_STATED GOAL_
Quote all entries in full, exactly.

##### GIVEN DATA #####

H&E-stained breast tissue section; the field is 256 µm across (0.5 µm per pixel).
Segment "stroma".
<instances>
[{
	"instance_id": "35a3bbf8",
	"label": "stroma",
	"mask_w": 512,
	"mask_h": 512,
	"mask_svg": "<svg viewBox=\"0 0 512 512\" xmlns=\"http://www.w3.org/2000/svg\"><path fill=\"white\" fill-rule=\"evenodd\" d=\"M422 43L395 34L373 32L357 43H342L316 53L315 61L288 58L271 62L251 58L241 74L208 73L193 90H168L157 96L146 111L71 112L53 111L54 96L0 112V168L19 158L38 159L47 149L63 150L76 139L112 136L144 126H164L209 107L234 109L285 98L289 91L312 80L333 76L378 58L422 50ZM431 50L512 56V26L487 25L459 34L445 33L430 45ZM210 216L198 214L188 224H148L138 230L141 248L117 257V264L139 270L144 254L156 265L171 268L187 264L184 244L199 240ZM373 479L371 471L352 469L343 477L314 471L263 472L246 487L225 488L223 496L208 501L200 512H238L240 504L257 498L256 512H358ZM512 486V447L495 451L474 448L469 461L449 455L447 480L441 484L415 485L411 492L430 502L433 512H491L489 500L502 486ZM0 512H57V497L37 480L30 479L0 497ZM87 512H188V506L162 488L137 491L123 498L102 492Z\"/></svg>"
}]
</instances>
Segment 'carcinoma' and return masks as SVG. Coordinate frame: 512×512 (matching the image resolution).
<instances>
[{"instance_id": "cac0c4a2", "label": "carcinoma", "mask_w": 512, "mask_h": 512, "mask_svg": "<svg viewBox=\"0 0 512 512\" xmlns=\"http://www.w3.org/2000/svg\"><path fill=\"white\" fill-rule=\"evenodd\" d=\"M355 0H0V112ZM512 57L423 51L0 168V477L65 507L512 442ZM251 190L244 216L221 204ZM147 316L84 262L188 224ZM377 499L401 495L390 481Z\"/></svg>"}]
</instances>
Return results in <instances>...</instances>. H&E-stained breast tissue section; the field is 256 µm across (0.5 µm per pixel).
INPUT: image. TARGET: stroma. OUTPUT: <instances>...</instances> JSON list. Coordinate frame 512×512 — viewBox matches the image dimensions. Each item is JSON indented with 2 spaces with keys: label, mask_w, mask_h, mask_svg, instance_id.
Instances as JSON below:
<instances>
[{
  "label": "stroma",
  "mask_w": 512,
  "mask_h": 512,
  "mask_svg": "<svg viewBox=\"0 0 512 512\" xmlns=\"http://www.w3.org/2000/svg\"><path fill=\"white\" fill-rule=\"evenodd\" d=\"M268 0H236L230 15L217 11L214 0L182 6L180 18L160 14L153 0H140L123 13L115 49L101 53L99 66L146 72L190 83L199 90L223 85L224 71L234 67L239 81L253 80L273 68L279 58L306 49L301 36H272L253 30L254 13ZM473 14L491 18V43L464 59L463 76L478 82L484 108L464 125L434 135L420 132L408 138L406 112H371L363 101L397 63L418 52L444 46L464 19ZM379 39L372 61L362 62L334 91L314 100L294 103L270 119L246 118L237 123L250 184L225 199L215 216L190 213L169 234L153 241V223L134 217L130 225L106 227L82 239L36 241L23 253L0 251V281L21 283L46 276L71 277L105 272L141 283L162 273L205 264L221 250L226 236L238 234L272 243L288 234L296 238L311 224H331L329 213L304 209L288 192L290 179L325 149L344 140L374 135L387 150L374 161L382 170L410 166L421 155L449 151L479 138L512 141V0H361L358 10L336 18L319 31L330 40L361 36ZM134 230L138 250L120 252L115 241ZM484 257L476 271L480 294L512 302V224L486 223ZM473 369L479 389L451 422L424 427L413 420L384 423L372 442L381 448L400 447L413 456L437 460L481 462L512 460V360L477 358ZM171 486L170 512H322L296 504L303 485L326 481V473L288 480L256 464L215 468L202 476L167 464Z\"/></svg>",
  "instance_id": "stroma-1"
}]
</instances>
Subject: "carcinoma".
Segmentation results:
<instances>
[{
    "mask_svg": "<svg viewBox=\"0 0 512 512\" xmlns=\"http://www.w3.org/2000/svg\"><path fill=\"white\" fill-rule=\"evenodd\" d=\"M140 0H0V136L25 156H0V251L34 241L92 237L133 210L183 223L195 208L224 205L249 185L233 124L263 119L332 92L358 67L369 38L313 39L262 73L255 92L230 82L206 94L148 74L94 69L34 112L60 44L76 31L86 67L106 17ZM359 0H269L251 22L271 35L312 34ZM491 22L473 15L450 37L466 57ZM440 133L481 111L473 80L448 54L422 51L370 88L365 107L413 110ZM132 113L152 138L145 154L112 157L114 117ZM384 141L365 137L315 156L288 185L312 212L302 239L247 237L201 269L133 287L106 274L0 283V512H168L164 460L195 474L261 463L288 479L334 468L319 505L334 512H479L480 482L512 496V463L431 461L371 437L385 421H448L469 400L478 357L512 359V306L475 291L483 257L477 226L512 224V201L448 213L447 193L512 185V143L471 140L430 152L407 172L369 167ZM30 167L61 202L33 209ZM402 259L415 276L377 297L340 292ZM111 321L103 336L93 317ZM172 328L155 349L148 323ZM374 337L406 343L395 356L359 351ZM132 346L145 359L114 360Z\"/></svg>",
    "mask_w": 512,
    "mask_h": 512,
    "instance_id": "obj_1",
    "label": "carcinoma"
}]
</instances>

#####

_SOLVED EXERCISE_
H&E-stained breast tissue section; the field is 256 µm across (0.5 µm per pixel).
Segment "stroma".
<instances>
[{
	"instance_id": "35a3bbf8",
	"label": "stroma",
	"mask_w": 512,
	"mask_h": 512,
	"mask_svg": "<svg viewBox=\"0 0 512 512\" xmlns=\"http://www.w3.org/2000/svg\"><path fill=\"white\" fill-rule=\"evenodd\" d=\"M422 43L395 34L373 32L357 43H342L316 53L315 61L288 58L271 62L251 58L241 74L208 73L193 90H168L157 96L146 111L71 112L53 111L54 96L0 112V168L19 158L38 159L47 149L63 150L76 139L112 136L144 126H164L209 107L234 109L285 98L289 91L312 80L333 76L378 58L422 50ZM431 50L512 56V26L487 25L459 34L445 33L430 45ZM210 216L198 214L188 224H148L138 230L141 248L117 257V264L139 270L144 254L156 265L171 268L187 264L184 244L199 240ZM373 479L371 471L352 469L343 477L314 471L263 472L246 487L225 488L223 496L208 501L200 512H238L240 504L257 498L256 512H358ZM512 486V447L495 451L474 448L469 461L449 455L447 480L441 484L415 485L411 492L430 502L433 512H491L489 500L502 486ZM0 512H57V497L37 480L30 479L0 497ZM87 512H188V506L162 488L137 491L123 498L102 492Z\"/></svg>"
}]
</instances>
Segment 'carcinoma' and return masks as SVG. Coordinate frame: 512×512 (matching the image resolution).
<instances>
[{"instance_id": "cac0c4a2", "label": "carcinoma", "mask_w": 512, "mask_h": 512, "mask_svg": "<svg viewBox=\"0 0 512 512\" xmlns=\"http://www.w3.org/2000/svg\"><path fill=\"white\" fill-rule=\"evenodd\" d=\"M355 0H0V112ZM512 57L423 51L0 168V477L65 507L512 442ZM251 190L244 216L221 204ZM147 316L84 262L188 224ZM377 499L401 495L390 481Z\"/></svg>"}]
</instances>
Return results in <instances>...</instances>. H&E-stained breast tissue section; the field is 256 µm across (0.5 µm per pixel).
INPUT: image. TARGET: stroma. OUTPUT: <instances>...</instances> JSON list. Coordinate frame 512×512 — viewBox matches the image dimensions. Each item is JSON indented with 2 spaces with keys: label, mask_w, mask_h, mask_svg, instance_id.
Instances as JSON below:
<instances>
[{
  "label": "stroma",
  "mask_w": 512,
  "mask_h": 512,
  "mask_svg": "<svg viewBox=\"0 0 512 512\" xmlns=\"http://www.w3.org/2000/svg\"><path fill=\"white\" fill-rule=\"evenodd\" d=\"M268 0H236L230 15L217 11L214 0L182 6L180 18L160 14L153 0H140L123 13L115 49L101 53L99 66L146 72L190 83L199 90L223 85L224 71L234 67L239 81L253 80L273 68L279 58L306 49L301 36H272L253 30L254 13ZM473 14L491 18V43L464 59L463 76L478 82L484 108L464 125L434 135L420 132L408 138L406 112H371L363 101L397 63L418 52L444 46L464 19ZM379 39L372 61L362 62L334 91L314 100L294 103L270 119L246 118L237 123L250 184L225 199L215 216L190 213L169 234L153 241V223L134 217L130 225L106 227L82 239L36 241L23 253L0 251V281L21 283L46 276L71 277L105 272L141 283L162 273L205 264L221 250L226 236L238 234L272 243L288 234L296 238L311 224H331L329 213L304 209L288 192L290 179L325 149L344 140L374 135L387 150L374 161L382 170L410 166L421 155L449 151L479 138L512 141V0H361L358 10L336 18L319 31L330 40L361 36ZM134 230L138 250L120 252L115 241ZM484 257L476 271L480 294L512 302V224L486 223ZM473 369L479 389L451 422L424 427L413 420L384 423L372 442L381 448L400 447L413 456L437 460L481 462L512 460V360L477 358ZM171 486L170 512H322L296 504L303 485L326 481V473L288 480L256 464L215 468L202 476L167 464Z\"/></svg>",
  "instance_id": "stroma-1"
}]
</instances>
Subject: "carcinoma".
Segmentation results:
<instances>
[{
    "mask_svg": "<svg viewBox=\"0 0 512 512\" xmlns=\"http://www.w3.org/2000/svg\"><path fill=\"white\" fill-rule=\"evenodd\" d=\"M140 0H0V136L25 156H0V251L34 241L92 237L133 210L183 223L195 208L224 205L249 185L233 124L263 119L332 92L358 67L369 38L313 39L262 73L255 92L230 82L206 94L148 74L94 69L34 112L60 44L76 31L86 67L106 17ZM359 0H269L251 22L271 35L312 34ZM491 22L473 15L450 37L466 57ZM440 133L481 111L473 80L448 54L422 51L370 88L365 107L413 110ZM132 113L152 138L145 154L112 157L114 117ZM384 141L365 137L315 156L288 185L312 212L302 239L247 237L201 269L133 287L106 274L0 283V512H168L164 460L195 474L261 463L288 479L334 468L319 505L334 512H479L480 482L512 496V463L431 461L371 437L385 421H448L469 400L478 357L512 359V306L475 291L483 257L477 226L512 224V201L448 213L447 193L512 185V143L471 140L430 152L407 172L369 167ZM30 167L61 202L33 209ZM402 259L415 276L377 297L340 292ZM111 321L103 336L93 317ZM172 328L155 349L148 323ZM374 337L406 343L395 356L359 351ZM132 346L145 359L114 360Z\"/></svg>",
    "mask_w": 512,
    "mask_h": 512,
    "instance_id": "obj_1",
    "label": "carcinoma"
}]
</instances>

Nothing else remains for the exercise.